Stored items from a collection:
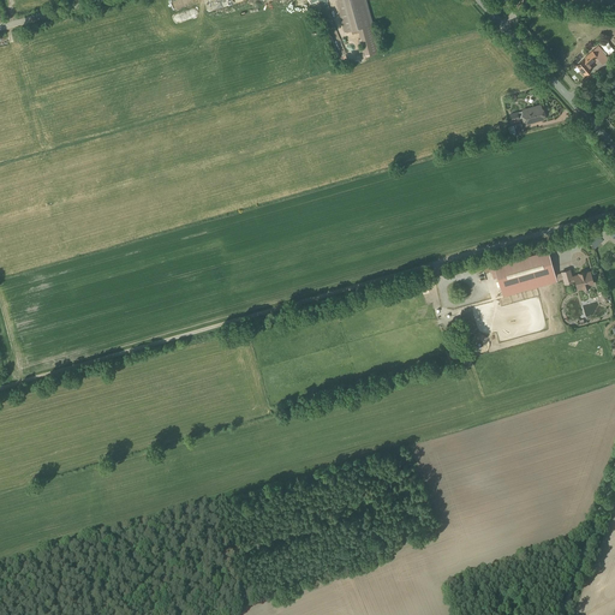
[(335,0),(345,31),(358,28),(366,54),(381,51),(366,0),(335,0)]
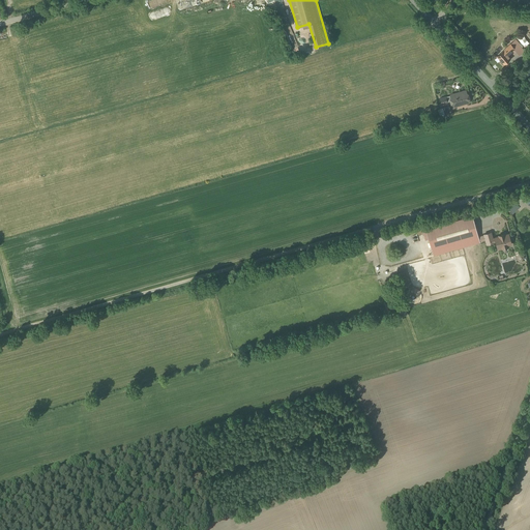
[(517,39),(497,56),(505,67),(525,50),(517,39)]
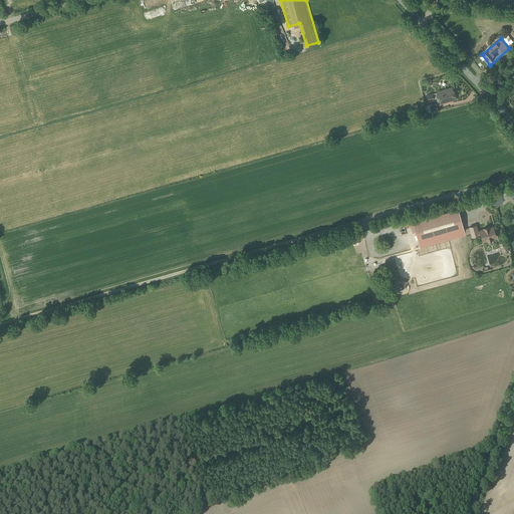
[(453,86),(429,93),(431,103),(425,105),(427,112),(440,109),(439,104),(456,100),(453,86)]
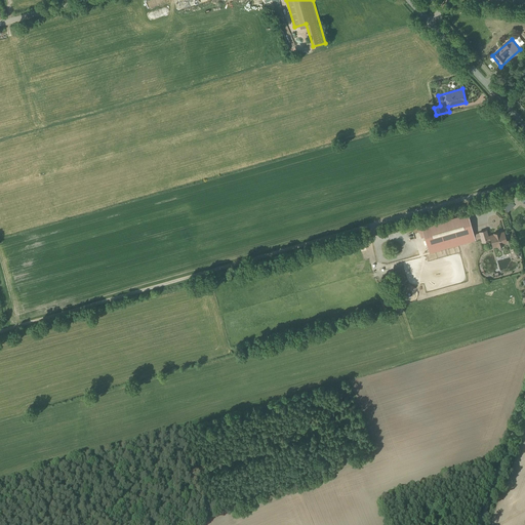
[(430,254),(476,241),(469,214),(422,227),(430,254)]
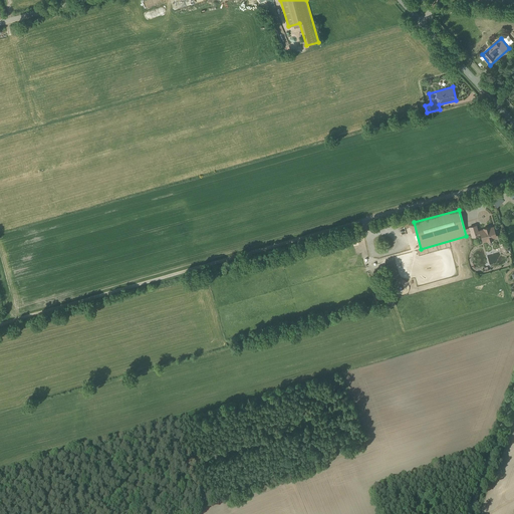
[(477,226),(469,227),(472,239),(480,237),(482,243),(497,239),(494,226),(478,231),(477,226)]
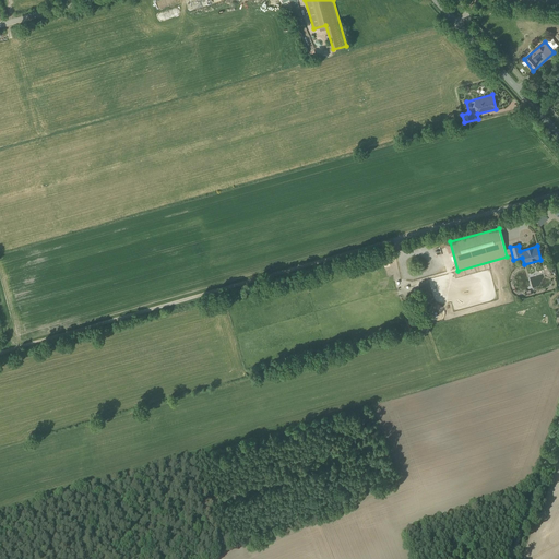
All buildings are outlined.
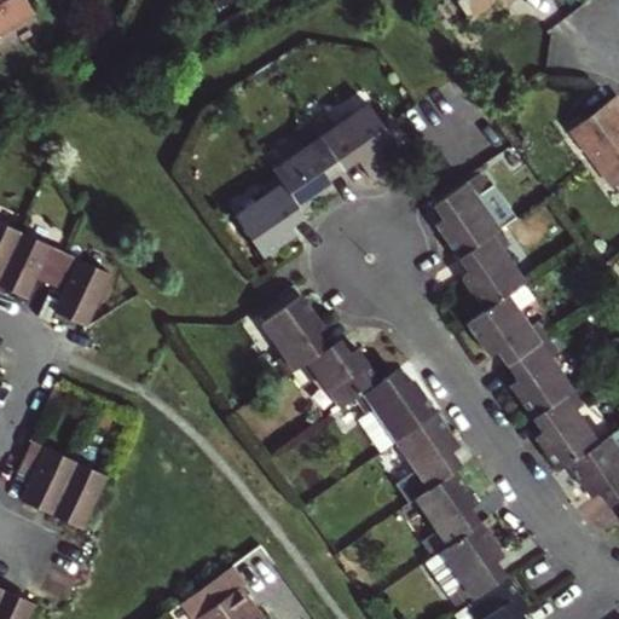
[(0,0),(0,32),(35,12),(27,0),(0,0)]
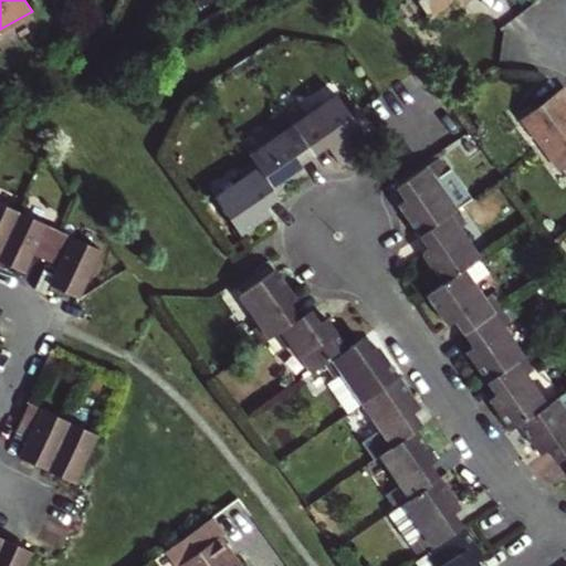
[(405,0),(430,31),(456,11),(469,0),(474,7),(482,0),(405,0)]
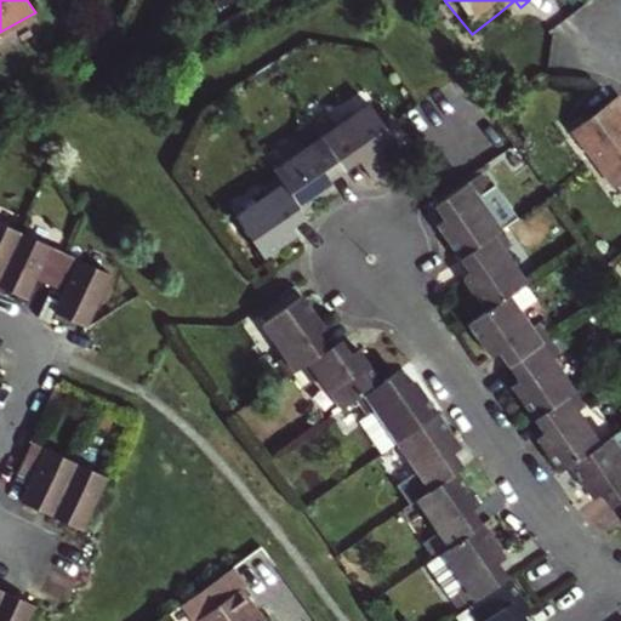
[(500,12),(506,18),(520,7),(514,0),(500,12)]
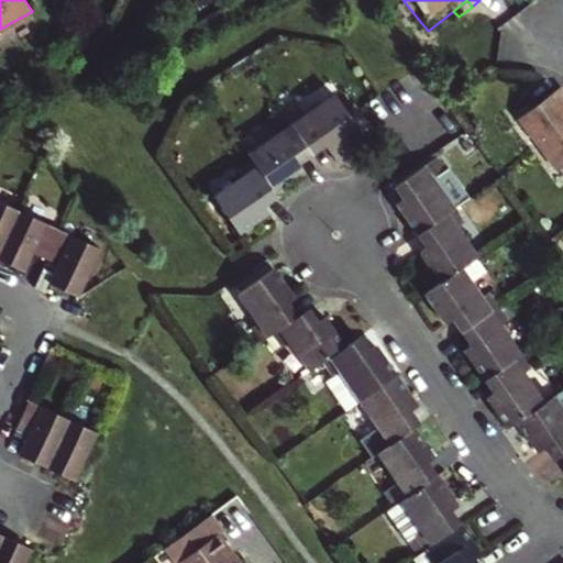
[(298,110),(286,119),(311,153),(324,143),(339,164),(363,146),(355,135),(363,130),(337,94),(304,117),(298,110)]
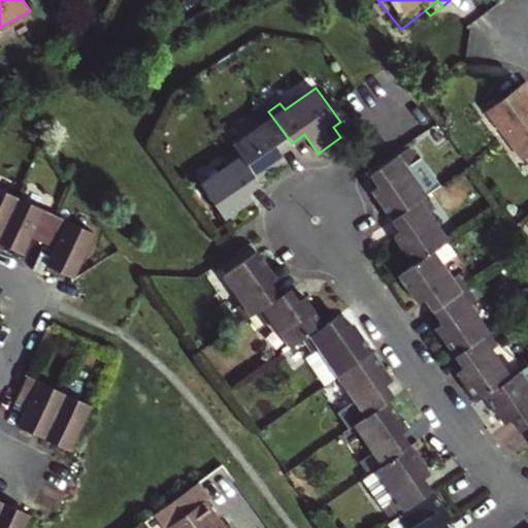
[(527,95),(494,122),(527,166),(527,95)]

- **Task description**: Skipping every picture, reproduce the records word for word.

- **Output of the task**:
[(335,0),(345,31),(358,28),(366,54),(381,51),(366,0),(335,0)]
[(517,39),(497,56),(505,67),(525,50),(517,39)]
[(453,86),(429,93),(431,103),(425,105),(427,112),(440,109),(439,104),(456,100),(453,86)]
[(430,254),(476,241),(469,214),(422,227),(430,254)]
[(477,226),(469,227),(472,239),(480,237),(482,243),(497,239),(494,226),(478,231),(477,226)]
All buildings are outlined.
[(0,0),(0,32),(35,12),(27,0),(0,0)]
[(405,0),(430,31),(456,11),(469,0),(474,7),(482,0),(405,0)]
[(500,12),(506,18),(520,7),(514,0),(500,12)]
[(298,110),(286,119),(311,153),(324,143),(339,164),(363,146),(355,135),(363,130),(337,94),(304,117),(298,110)]
[(527,95),(494,122),(527,166),(527,95)]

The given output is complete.